## YOUR INSTRUCTIONS
Below are some records. Say how many of their lines include the string "Muffin", giving only the number.

## Object matching data
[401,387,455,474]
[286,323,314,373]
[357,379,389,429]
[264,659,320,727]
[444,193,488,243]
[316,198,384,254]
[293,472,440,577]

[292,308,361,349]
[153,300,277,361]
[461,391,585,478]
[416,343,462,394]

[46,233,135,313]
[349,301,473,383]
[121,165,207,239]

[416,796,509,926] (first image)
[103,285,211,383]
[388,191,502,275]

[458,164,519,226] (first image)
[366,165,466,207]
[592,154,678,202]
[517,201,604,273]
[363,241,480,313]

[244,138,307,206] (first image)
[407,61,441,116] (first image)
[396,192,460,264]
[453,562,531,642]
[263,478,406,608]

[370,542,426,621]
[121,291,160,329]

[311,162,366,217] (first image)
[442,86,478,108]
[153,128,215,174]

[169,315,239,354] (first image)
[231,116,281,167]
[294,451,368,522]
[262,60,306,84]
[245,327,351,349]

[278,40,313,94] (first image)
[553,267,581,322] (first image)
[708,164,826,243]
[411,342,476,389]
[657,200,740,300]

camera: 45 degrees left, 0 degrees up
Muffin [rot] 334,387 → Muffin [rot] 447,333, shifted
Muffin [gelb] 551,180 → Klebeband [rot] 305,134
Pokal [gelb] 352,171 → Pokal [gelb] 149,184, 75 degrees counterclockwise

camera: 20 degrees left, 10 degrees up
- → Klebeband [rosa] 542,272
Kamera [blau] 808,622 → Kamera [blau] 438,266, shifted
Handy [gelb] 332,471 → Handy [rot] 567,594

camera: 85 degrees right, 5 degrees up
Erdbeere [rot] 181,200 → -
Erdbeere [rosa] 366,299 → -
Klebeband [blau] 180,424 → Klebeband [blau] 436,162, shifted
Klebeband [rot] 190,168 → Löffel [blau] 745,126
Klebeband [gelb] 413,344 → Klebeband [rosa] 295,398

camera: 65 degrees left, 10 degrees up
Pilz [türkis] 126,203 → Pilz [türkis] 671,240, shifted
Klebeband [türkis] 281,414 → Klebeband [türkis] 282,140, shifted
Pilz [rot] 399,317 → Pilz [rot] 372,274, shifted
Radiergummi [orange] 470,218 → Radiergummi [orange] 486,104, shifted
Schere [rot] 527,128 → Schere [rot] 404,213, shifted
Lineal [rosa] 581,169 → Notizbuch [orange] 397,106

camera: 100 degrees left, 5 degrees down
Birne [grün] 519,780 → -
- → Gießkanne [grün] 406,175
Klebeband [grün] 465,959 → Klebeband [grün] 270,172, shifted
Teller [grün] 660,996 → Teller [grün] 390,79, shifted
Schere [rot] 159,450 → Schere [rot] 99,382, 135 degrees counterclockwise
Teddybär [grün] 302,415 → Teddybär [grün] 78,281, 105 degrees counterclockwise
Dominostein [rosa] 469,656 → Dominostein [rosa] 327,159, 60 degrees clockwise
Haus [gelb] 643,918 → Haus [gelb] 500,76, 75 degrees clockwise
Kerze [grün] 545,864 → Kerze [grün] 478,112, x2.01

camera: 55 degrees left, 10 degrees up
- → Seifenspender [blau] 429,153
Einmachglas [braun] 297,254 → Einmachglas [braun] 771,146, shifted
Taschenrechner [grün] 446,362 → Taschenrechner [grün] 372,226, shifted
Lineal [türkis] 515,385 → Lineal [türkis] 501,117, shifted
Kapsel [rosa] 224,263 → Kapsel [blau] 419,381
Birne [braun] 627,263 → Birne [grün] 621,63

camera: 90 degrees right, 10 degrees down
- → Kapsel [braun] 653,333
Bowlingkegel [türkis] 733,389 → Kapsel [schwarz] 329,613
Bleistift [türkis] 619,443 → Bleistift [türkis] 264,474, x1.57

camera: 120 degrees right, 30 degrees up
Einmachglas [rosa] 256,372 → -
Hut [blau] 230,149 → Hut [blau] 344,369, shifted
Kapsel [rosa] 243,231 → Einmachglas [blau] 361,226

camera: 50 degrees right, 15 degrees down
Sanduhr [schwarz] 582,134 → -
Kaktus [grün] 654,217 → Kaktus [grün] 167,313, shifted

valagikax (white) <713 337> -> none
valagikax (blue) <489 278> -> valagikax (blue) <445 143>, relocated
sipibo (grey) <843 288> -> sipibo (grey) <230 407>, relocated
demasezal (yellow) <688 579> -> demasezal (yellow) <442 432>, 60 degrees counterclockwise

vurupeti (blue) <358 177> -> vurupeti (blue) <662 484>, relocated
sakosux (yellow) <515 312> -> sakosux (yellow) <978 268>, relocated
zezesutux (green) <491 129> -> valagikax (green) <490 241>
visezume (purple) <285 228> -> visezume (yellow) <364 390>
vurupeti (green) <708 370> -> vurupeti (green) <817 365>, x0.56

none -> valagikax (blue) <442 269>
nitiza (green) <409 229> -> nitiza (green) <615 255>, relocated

## EXERCISE OUTPUT
2